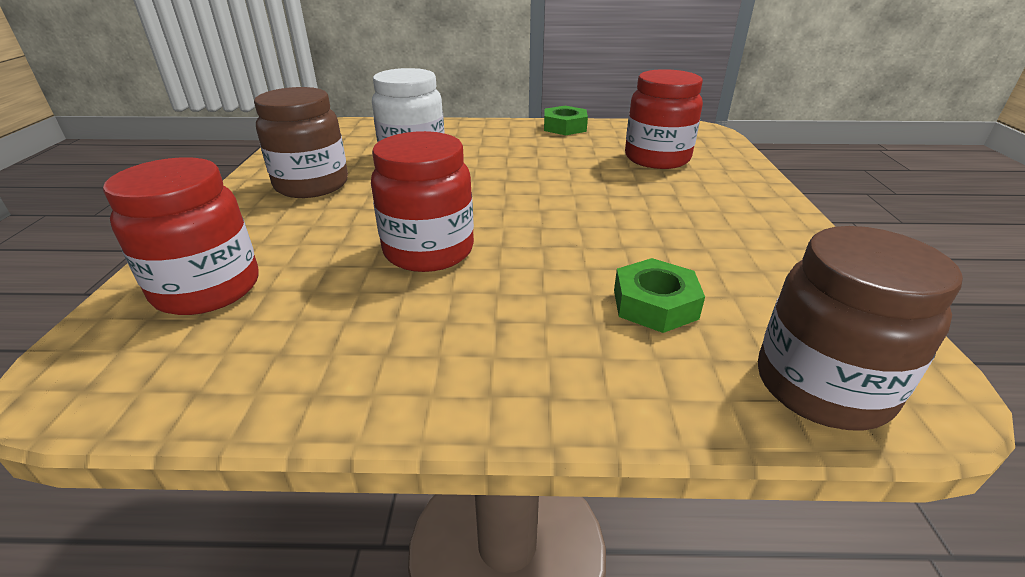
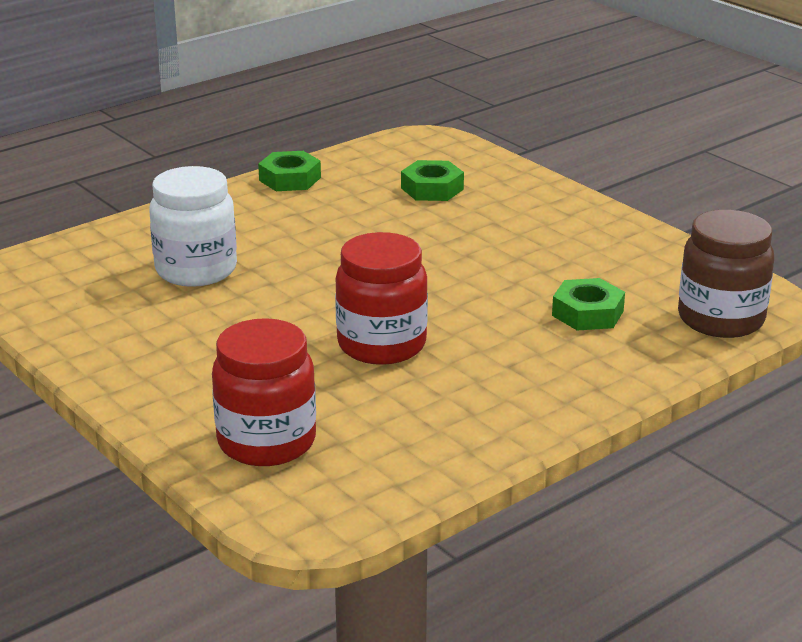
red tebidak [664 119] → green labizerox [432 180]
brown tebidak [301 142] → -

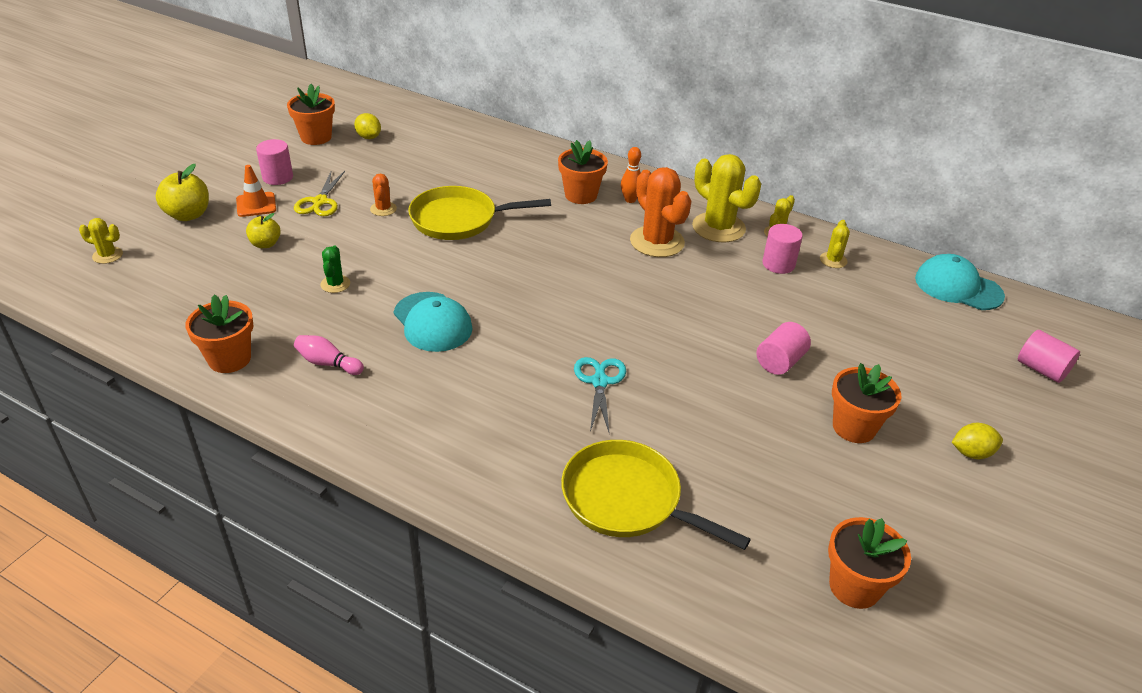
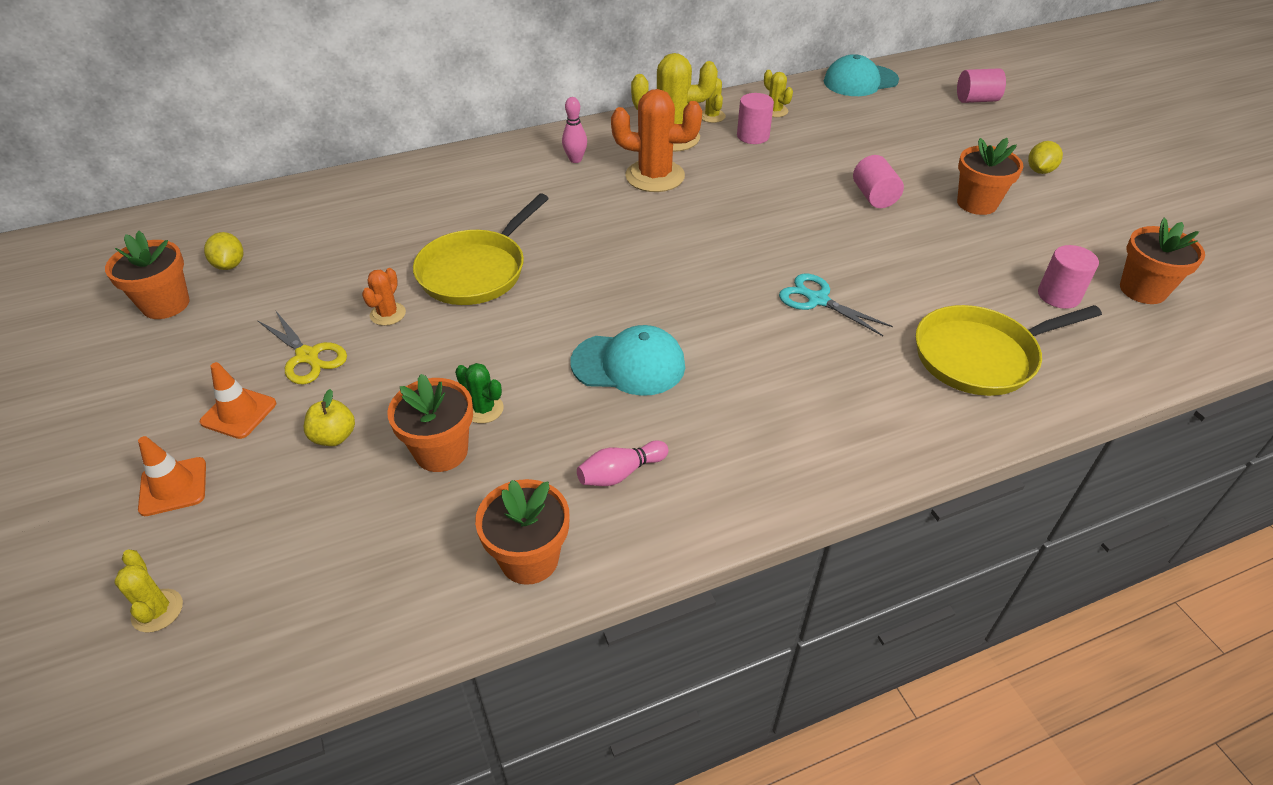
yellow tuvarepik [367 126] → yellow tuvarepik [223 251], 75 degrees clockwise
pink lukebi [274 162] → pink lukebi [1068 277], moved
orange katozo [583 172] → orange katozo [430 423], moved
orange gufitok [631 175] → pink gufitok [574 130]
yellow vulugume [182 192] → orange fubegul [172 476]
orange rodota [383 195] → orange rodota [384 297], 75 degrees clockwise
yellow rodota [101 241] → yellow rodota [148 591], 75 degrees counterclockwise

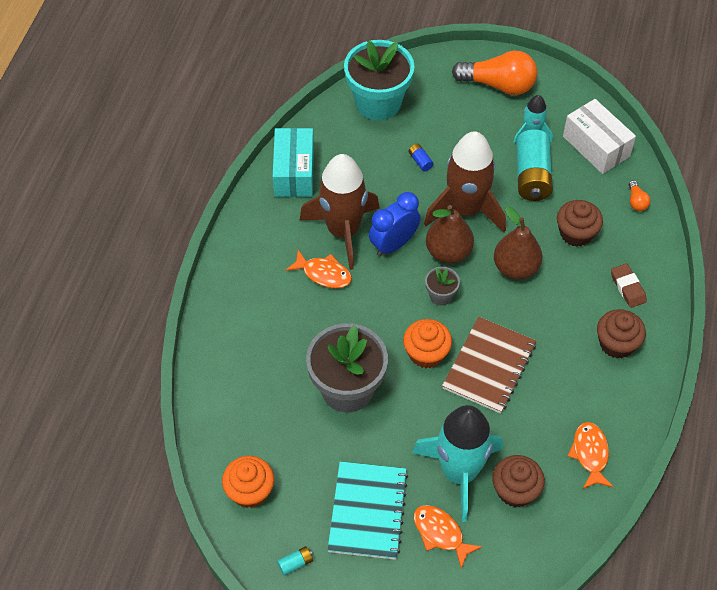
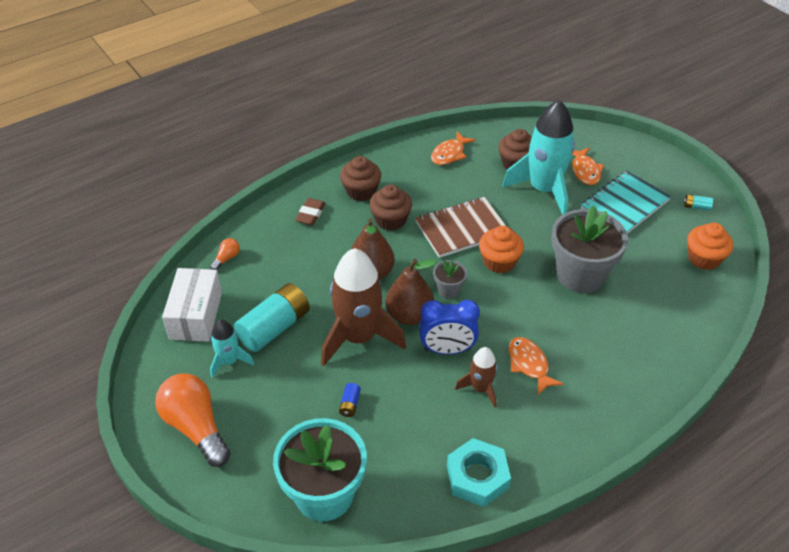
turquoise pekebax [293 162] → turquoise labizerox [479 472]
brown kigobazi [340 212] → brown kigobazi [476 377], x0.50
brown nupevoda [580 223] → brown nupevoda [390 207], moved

● ● ● ● ●

## Problem to solve
The entries above are to be retyped exactly, with each picture left out.

## Solution below
red tebidak [664 119] → green labizerox [432 180]
brown tebidak [301 142] → -

yellow tuvarepik [367 126] → yellow tuvarepik [223 251], 75 degrees clockwise
pink lukebi [274 162] → pink lukebi [1068 277], moved
orange katozo [583 172] → orange katozo [430 423], moved
orange gufitok [631 175] → pink gufitok [574 130]
yellow vulugume [182 192] → orange fubegul [172 476]
orange rodota [383 195] → orange rodota [384 297], 75 degrees clockwise
yellow rodota [101 241] → yellow rodota [148 591], 75 degrees counterclockwise

turquoise pekebax [293 162] → turquoise labizerox [479 472]
brown kigobazi [340 212] → brown kigobazi [476 377], x0.50
brown nupevoda [580 223] → brown nupevoda [390 207], moved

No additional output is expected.